**Activity**
The answer should contain only the lines from the beginning of the entries through the line that holds "camera: 75 degrees right, 10 degrees down", given again exactly, with no pictures.

========

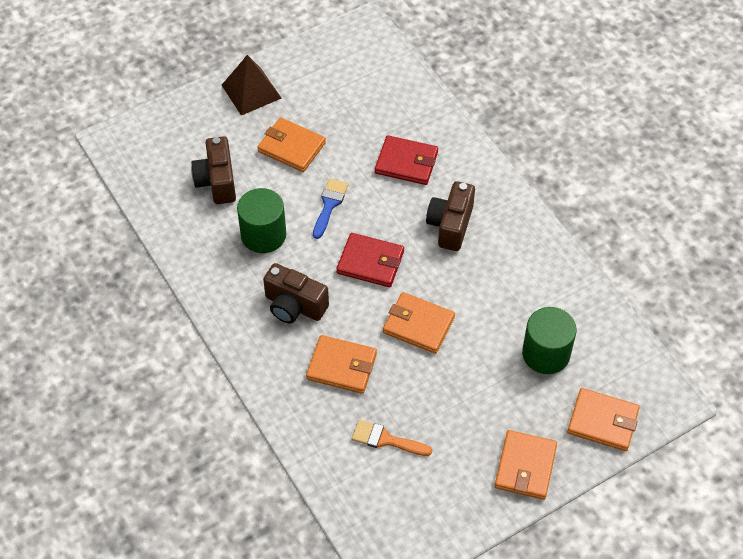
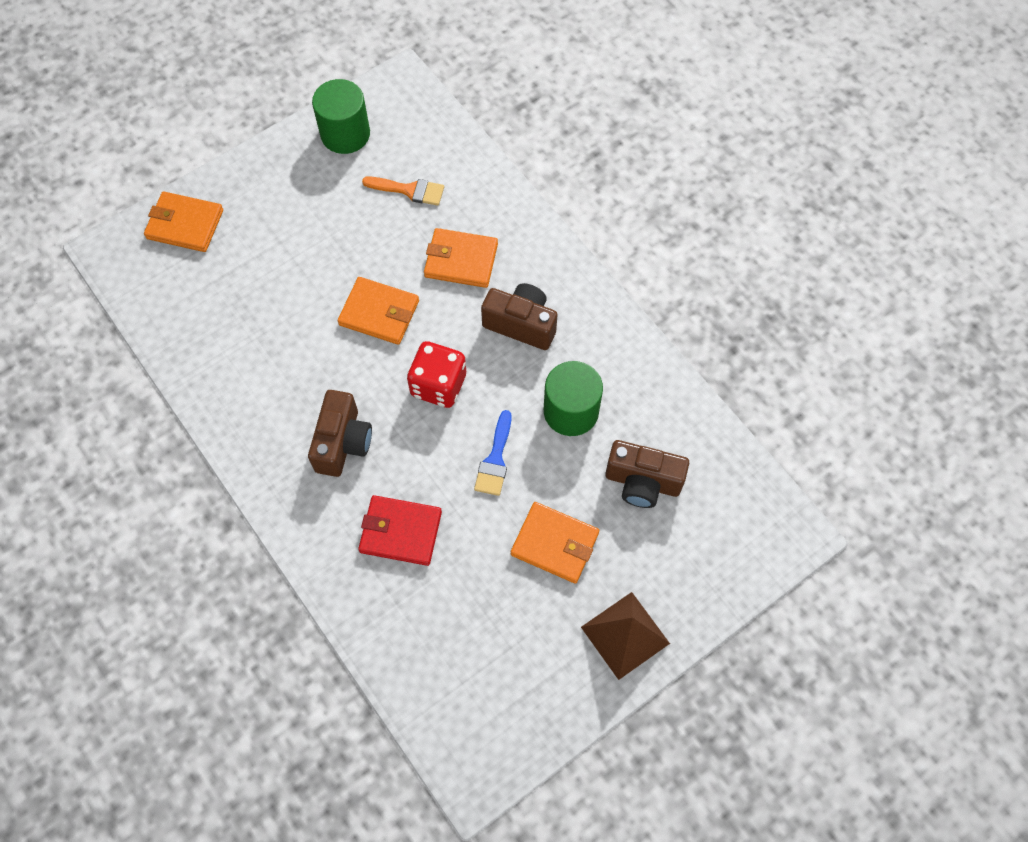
camera: 175 degrees right, 10 degrees up
(217, 181) = (642, 482): brown camera -> brown camera turned 120 degrees clockwise
(370, 262) = (438, 385): red wallet -> red dice
(525, 466) = (268, 175): orange wallet -> none
(546, 354) = (238, 291): green cylinder -> green cylinder (345, 134)

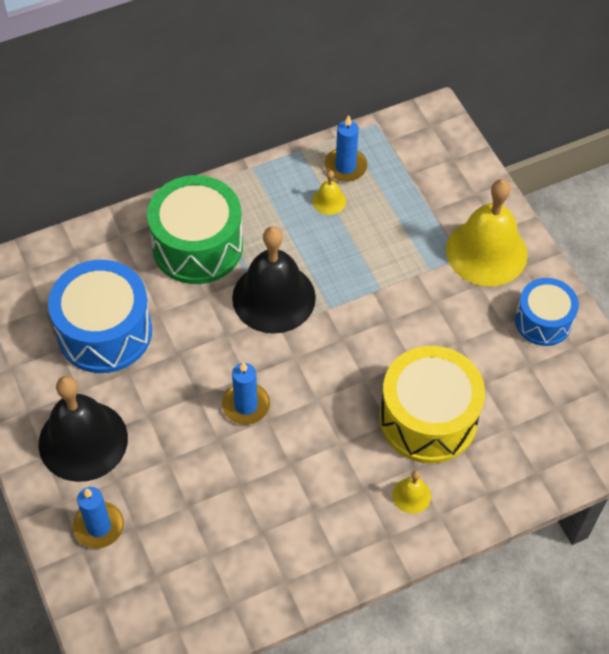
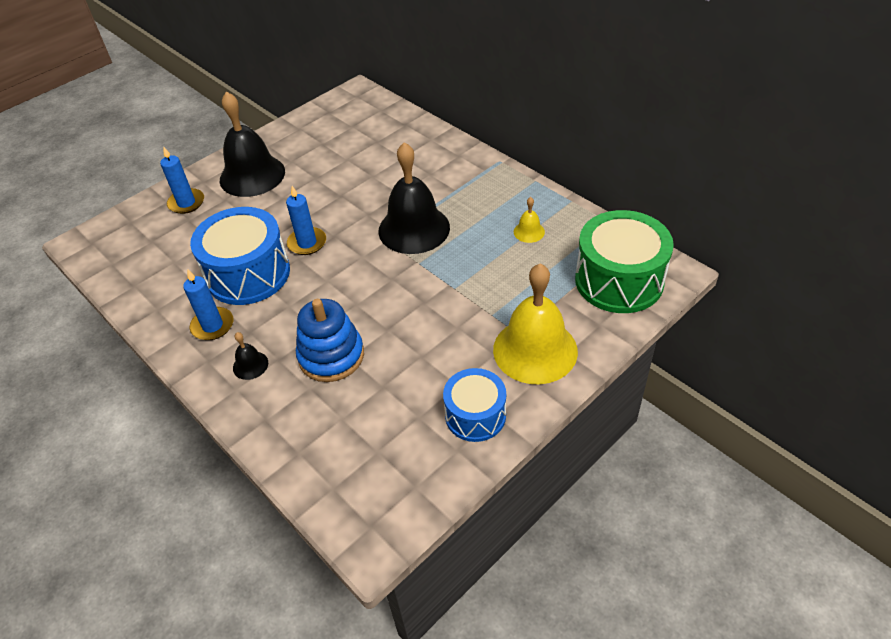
camera: 75 degrees right, 10 degrees down
(104, 332) = (344, 157): blue drum -> blue drum (248, 274)
(197, 246) = (442, 176): green drum -> green drum (619, 280)
(345, 167) = (572, 231): blue candle -> blue candle (212, 325)
(411, 495) = (250, 365): yellow bell -> black bell
(428, 418) = (331, 356): yellow drum -> blue stacking toy

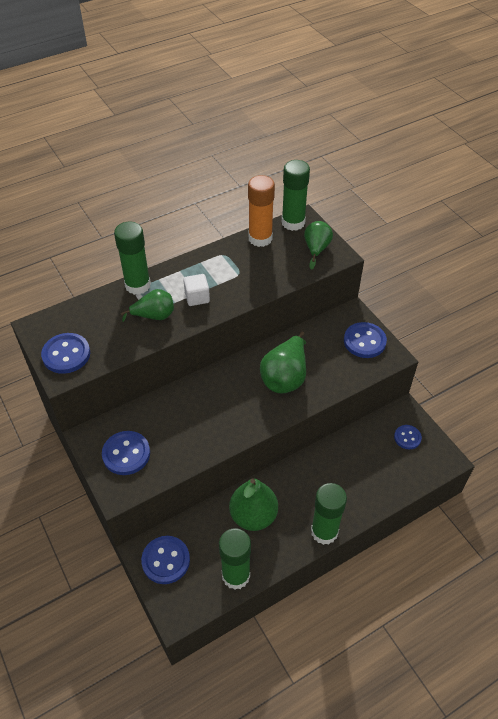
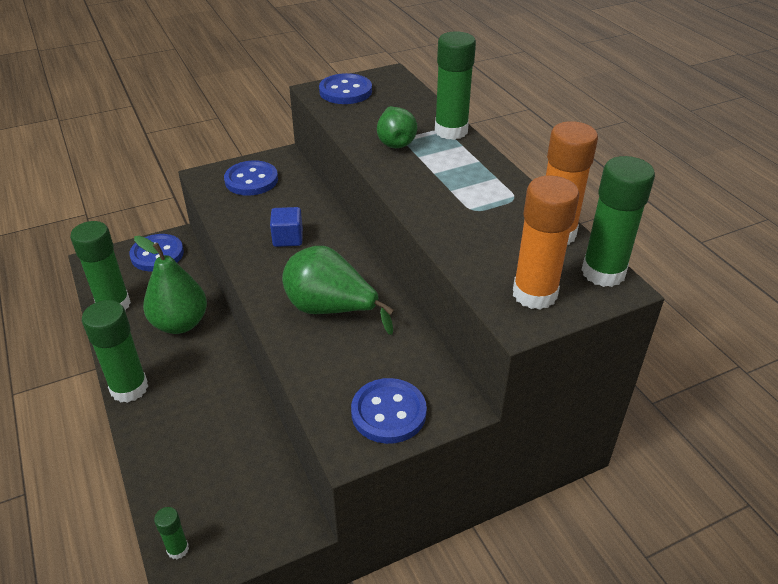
camera: 95 degrees right, 10 degrees down
(197, 297) = (425, 173): white cube -> none
(209, 413) = (288, 238): none -> blue cube
(316, 249) = (534, 294): green pear -> orange glue stick
(407, 437) = (243, 518): blue button -> none
(435, 466) = (178, 549): none -> green glue stick

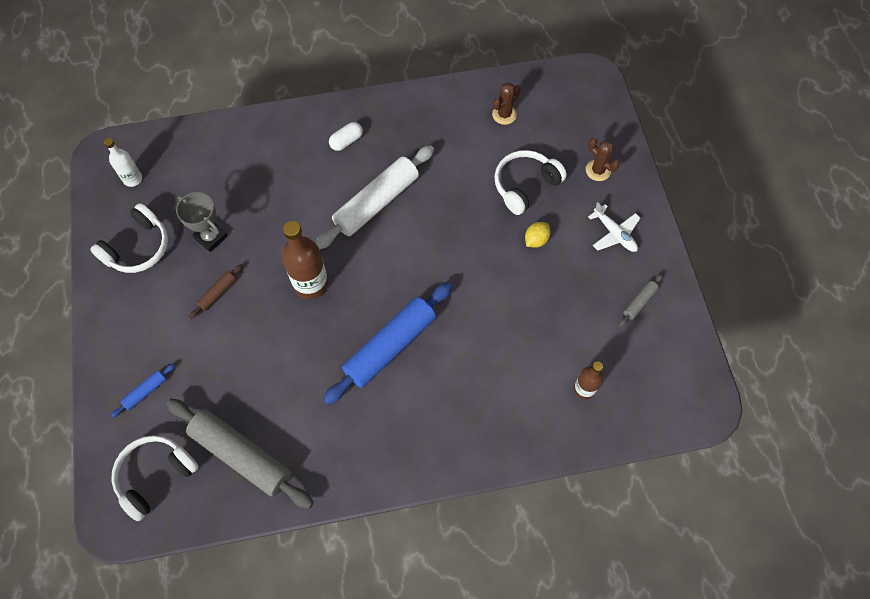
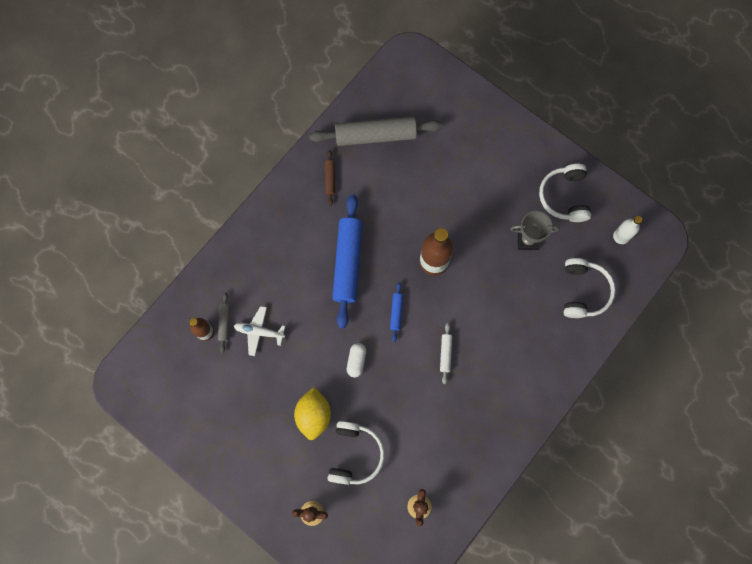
camera: 140 degrees right, 10 degrees up
(145, 392) = (464, 123): blue rolling pin -> blue rolling pin (396, 312)
(155, 476) = (412, 89): white headphones -> white headphones (583, 291)
(217, 293) = (484, 209): brown rolling pin -> brown rolling pin (330, 179)
(346, 141) = (511, 384): white capsule -> white capsule (356, 361)
(376, 202) = (445, 354): white rolling pin -> white rolling pin, size x0.44
(536, 240) = (314, 415): yellow lemon -> yellow lemon, size x1.75
(614, 233) = (263, 466): white plane -> white plane (259, 332)
(639, 302) = (210, 424): grey rolling pin -> grey rolling pin (224, 323)

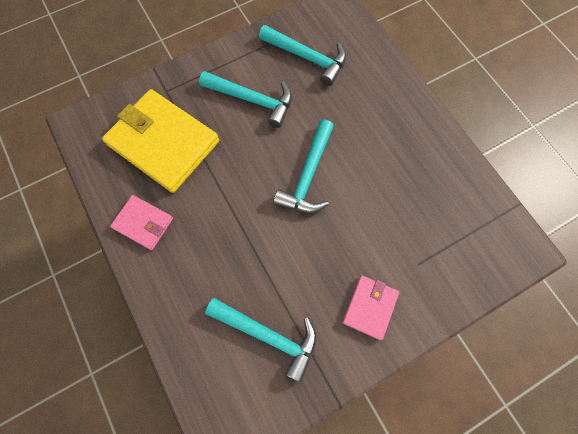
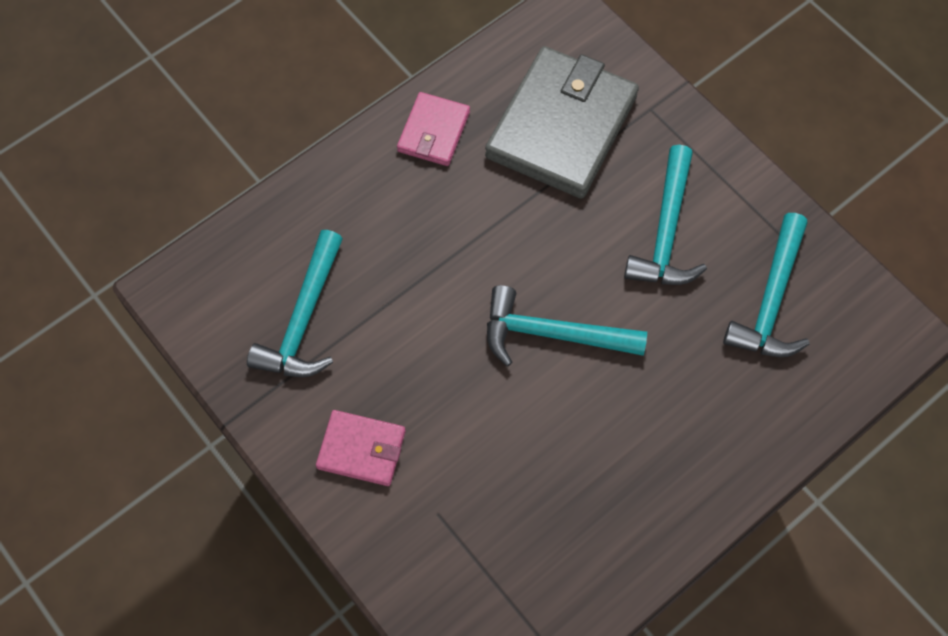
camera: 80 degrees right, 5 degrees down
(163, 143) = (561, 127): yellow wallet -> grey wallet

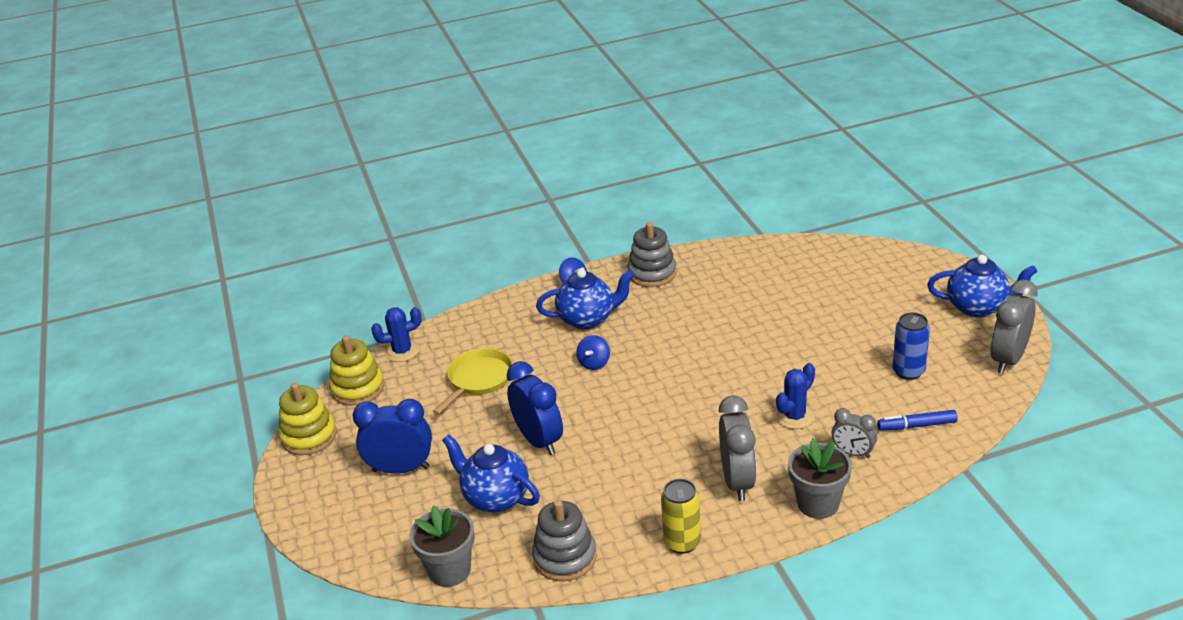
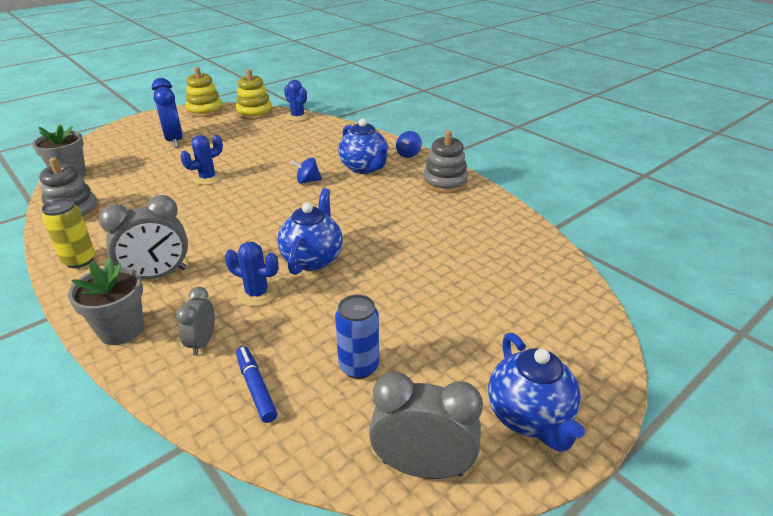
camera: 65 degrees right, 0 degrees up
(478, 380) = (273, 145): yellow pan -> none
(495, 498) = (143, 175): blue teapot -> blue teapot (312, 259)
(539, 441) = (207, 178): blue clock -> blue cactus

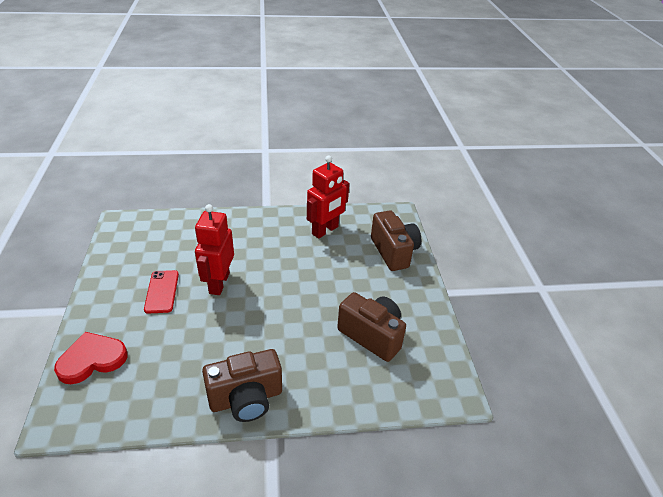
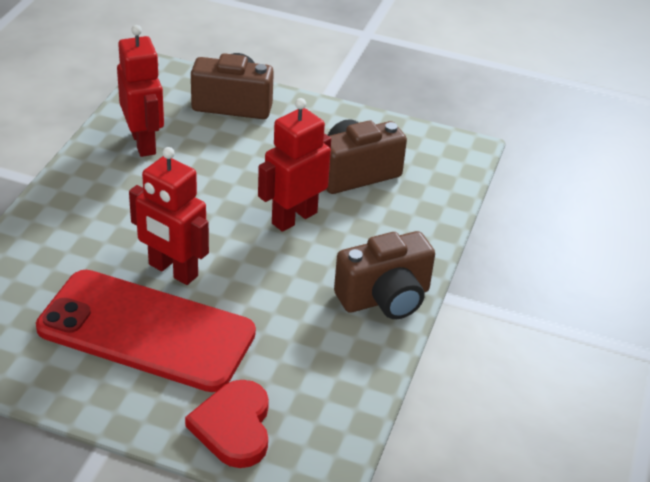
camera: 65 degrees left, 0 degrees up
(162, 291) = (146, 331): red phone -> red phone, size x2.26
(246, 398) = (385, 298): brown camera -> brown camera turned 60 degrees clockwise
(301, 320) = (294, 218): none -> red robot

========

**Response area**
camera: 175 degrees right, 10 degrees up
(217, 181) = (642, 482): brown camera -> brown camera turned 120 degrees clockwise
(370, 262) = (438, 385): red wallet -> red dice
(525, 466) = (268, 175): orange wallet -> none
(546, 354) = (238, 291): green cylinder -> green cylinder (345, 134)

camera: 75 degrees right, 10 degrees down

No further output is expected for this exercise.